▸ Task instructions
Locate every line below that contains the string "appoggiatura", and copy each of those lines.

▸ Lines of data
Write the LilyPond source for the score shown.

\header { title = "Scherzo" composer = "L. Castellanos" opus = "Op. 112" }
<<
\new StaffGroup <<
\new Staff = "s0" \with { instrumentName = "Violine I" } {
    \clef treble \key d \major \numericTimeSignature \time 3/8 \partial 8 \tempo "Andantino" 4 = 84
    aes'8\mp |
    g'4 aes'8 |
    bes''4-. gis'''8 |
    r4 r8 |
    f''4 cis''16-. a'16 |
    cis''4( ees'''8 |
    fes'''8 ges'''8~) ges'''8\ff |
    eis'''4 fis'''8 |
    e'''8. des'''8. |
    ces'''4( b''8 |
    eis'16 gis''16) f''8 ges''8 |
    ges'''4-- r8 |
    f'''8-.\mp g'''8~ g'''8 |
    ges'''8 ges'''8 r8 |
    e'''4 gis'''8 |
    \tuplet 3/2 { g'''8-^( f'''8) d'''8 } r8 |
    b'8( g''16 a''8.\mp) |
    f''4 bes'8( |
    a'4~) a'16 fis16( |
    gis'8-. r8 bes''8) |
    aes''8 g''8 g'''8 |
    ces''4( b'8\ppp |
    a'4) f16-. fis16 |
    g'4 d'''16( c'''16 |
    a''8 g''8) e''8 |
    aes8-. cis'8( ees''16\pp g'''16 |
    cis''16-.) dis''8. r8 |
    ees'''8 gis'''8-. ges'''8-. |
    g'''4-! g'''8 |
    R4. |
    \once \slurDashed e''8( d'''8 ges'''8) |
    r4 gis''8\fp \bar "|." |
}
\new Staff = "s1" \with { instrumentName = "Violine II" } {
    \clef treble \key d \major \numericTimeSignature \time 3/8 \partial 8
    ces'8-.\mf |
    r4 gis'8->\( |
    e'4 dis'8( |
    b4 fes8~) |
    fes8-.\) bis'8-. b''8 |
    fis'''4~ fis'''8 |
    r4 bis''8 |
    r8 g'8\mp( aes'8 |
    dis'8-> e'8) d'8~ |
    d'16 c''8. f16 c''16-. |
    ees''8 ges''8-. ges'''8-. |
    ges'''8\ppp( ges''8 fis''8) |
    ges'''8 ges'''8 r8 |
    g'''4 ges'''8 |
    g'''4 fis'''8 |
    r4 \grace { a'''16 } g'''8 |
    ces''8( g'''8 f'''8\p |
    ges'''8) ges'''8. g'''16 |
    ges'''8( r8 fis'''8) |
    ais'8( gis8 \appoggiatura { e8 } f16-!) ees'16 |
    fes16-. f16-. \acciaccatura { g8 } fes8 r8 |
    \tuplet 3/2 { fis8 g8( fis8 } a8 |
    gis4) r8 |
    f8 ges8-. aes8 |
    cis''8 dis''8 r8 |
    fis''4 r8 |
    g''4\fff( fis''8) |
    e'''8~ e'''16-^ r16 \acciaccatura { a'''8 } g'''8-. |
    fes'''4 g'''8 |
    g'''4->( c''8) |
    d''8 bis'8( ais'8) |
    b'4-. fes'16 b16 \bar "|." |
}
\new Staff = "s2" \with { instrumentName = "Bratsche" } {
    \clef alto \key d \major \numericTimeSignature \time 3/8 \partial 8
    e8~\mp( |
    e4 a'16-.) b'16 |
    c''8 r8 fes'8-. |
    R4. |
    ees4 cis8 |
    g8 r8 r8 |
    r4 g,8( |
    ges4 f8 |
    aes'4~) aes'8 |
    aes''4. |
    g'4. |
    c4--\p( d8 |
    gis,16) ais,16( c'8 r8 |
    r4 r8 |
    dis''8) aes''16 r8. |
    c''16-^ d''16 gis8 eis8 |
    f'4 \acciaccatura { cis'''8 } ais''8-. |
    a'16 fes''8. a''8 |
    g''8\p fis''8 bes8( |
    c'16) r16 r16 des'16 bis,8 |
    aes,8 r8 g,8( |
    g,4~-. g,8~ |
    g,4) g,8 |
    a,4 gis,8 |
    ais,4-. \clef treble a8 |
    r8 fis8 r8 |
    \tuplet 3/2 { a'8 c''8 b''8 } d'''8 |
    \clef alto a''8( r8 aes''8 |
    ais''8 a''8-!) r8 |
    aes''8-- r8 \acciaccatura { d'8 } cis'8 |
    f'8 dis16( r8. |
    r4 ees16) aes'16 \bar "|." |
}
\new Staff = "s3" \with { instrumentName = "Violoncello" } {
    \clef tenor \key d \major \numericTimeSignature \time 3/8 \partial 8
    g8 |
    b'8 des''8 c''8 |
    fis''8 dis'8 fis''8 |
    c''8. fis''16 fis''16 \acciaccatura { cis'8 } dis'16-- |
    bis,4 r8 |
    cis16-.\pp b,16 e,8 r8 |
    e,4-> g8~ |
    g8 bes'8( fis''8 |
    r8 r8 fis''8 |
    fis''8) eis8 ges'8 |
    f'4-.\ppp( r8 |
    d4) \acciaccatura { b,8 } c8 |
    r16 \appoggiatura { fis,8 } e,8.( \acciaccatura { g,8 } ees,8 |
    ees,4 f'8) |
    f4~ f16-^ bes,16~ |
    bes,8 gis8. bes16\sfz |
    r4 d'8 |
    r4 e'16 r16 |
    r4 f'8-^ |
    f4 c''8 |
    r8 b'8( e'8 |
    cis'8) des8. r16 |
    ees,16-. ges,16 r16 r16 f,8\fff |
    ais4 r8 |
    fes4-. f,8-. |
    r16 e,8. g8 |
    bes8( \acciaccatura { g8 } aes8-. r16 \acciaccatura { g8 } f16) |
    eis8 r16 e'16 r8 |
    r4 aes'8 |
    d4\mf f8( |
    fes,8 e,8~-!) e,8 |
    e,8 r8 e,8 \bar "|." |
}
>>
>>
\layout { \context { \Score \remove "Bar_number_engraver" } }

▸ Response to this exercise
    ais'8( gis8 \appoggiatura { e8 } f16-!) ees'16 |
    r16 \appoggiatura { fis,8 } e,8.( \acciaccatura { g,8 } ees,8 |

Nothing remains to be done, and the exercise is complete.